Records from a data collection

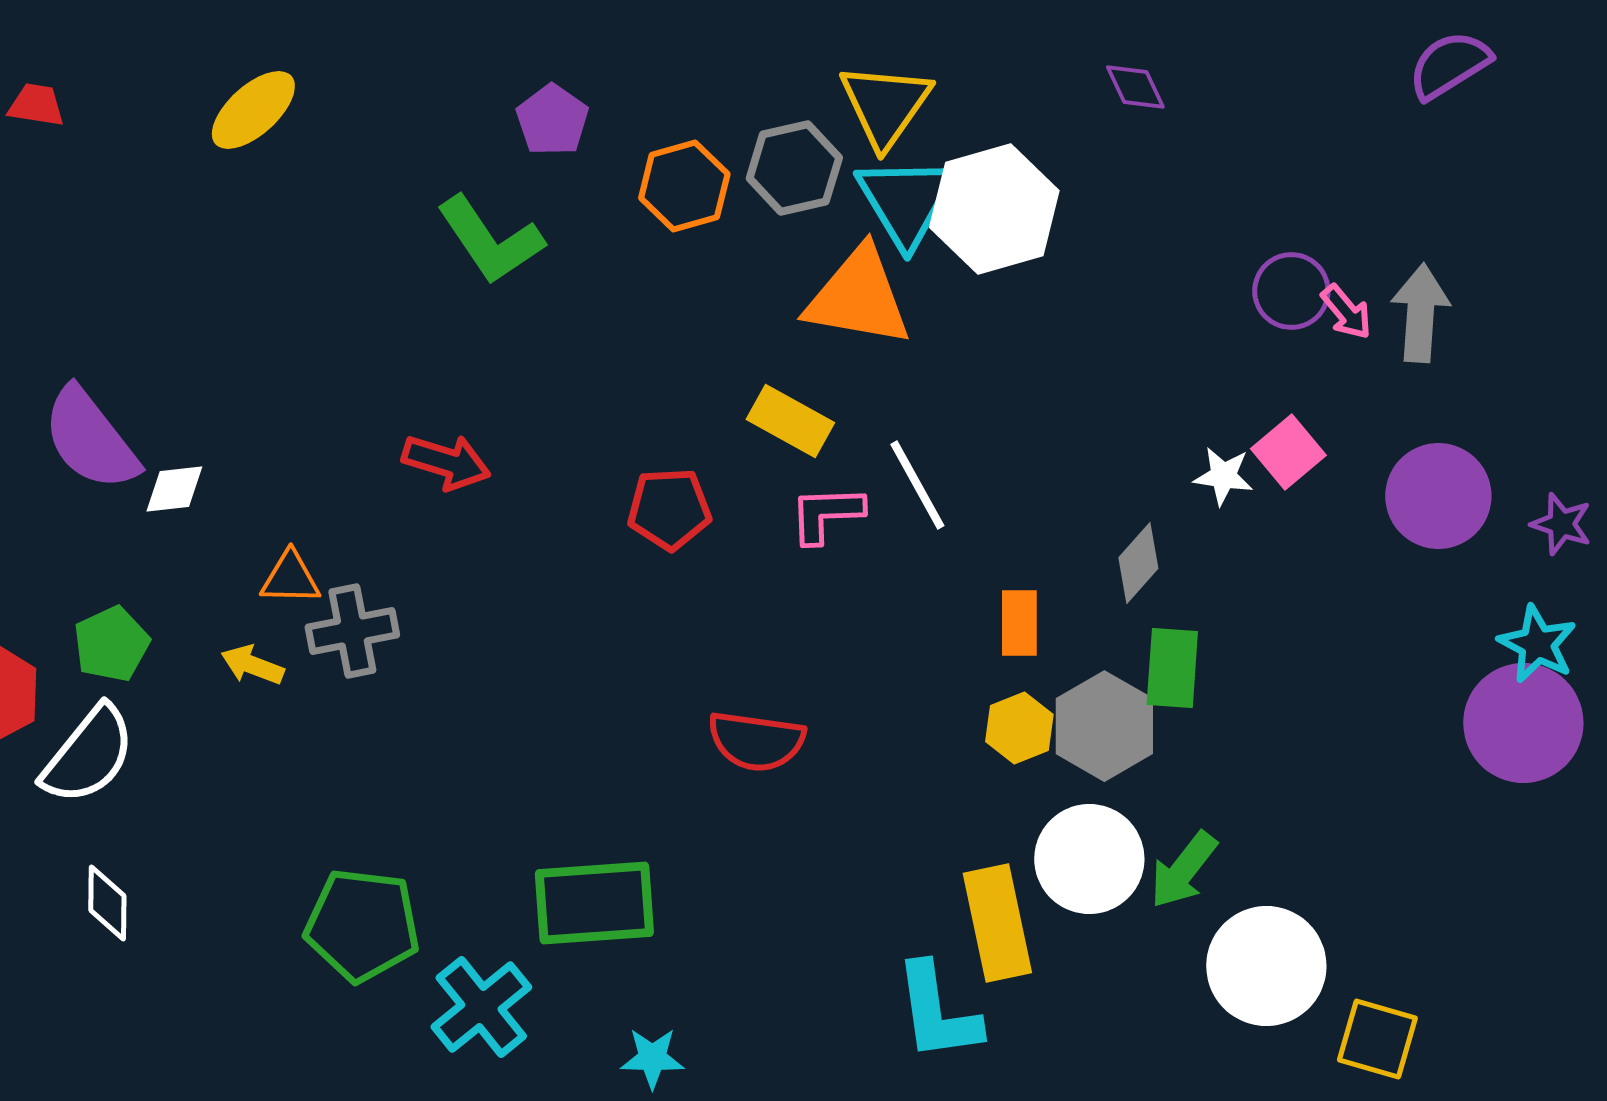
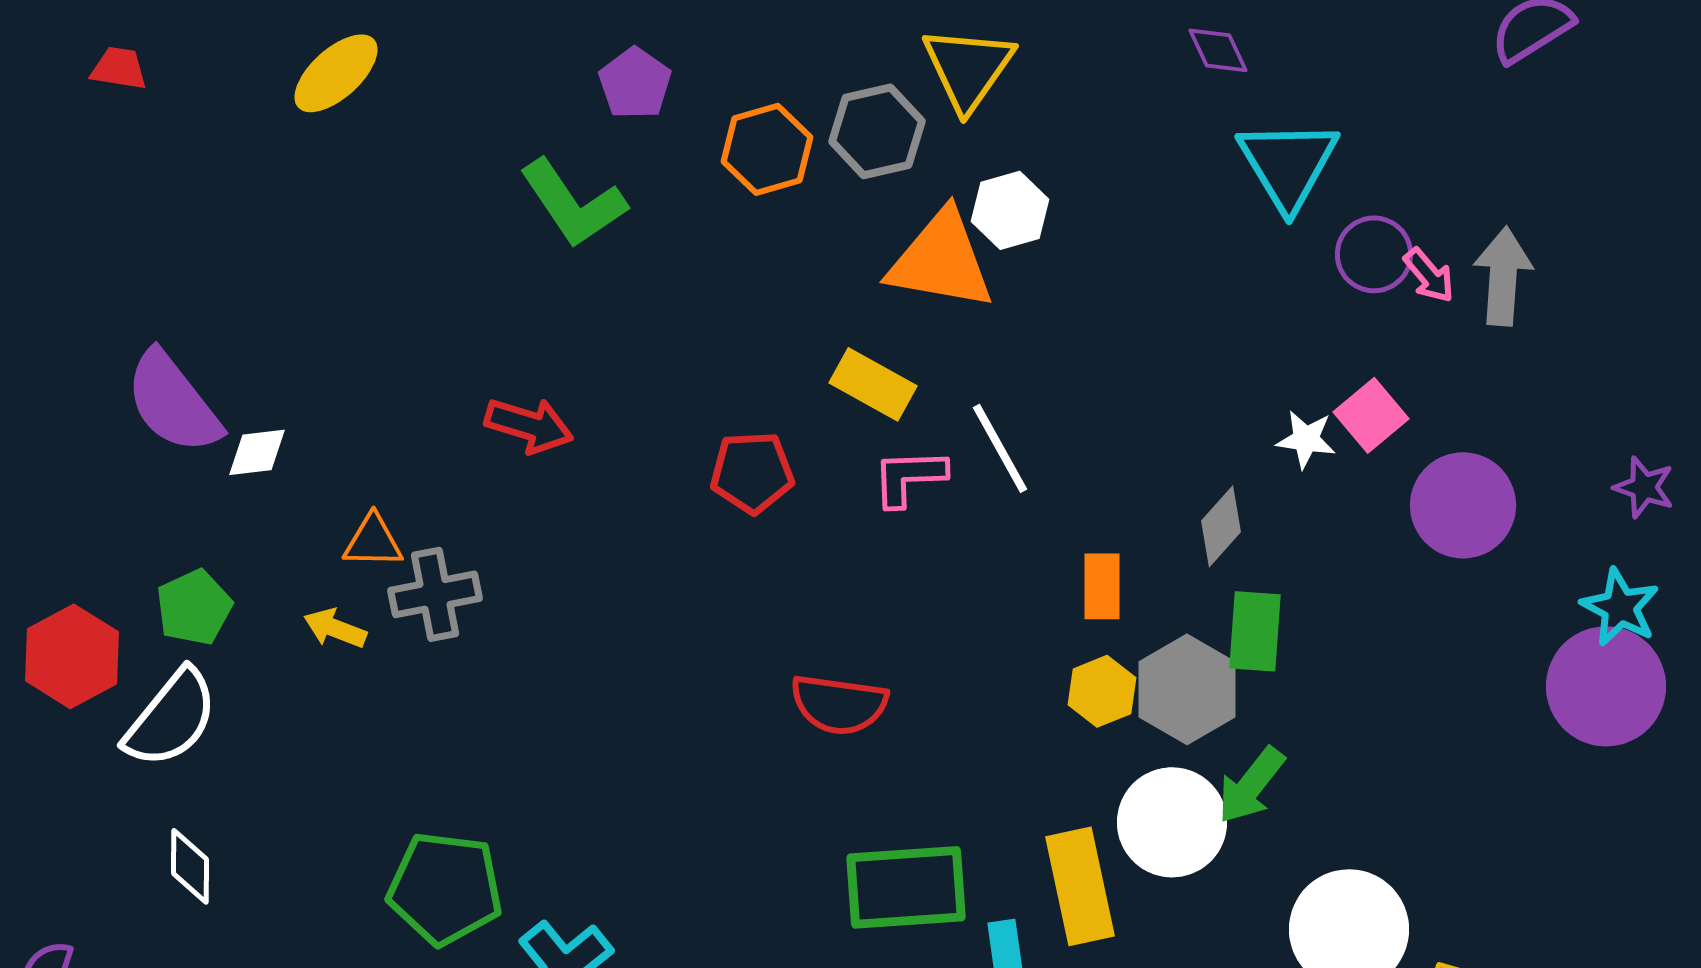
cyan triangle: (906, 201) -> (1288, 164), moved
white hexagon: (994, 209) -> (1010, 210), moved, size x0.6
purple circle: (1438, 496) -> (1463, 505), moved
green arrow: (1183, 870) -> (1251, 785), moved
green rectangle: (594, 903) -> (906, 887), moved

...

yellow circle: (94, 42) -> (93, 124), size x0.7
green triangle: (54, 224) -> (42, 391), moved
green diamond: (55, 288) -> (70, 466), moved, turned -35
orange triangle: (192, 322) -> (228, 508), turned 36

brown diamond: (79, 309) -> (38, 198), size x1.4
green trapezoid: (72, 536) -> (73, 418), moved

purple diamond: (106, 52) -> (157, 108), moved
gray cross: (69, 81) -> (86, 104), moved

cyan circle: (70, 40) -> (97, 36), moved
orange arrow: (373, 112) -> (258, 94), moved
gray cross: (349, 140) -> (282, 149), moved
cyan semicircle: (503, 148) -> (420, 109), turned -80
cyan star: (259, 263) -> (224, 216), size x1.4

_Activity_. Repeat, exactly as they stand above, the lines from the line with "gray cross: (69, 81) -> (86, 104), moved" to the line with "cyan star: (259, 263)", both lines included.

_Result_.
gray cross: (69, 81) -> (86, 104), moved

cyan circle: (70, 40) -> (97, 36), moved
orange arrow: (373, 112) -> (258, 94), moved
gray cross: (349, 140) -> (282, 149), moved
cyan semicircle: (503, 148) -> (420, 109), turned -80
cyan star: (259, 263) -> (224, 216), size x1.4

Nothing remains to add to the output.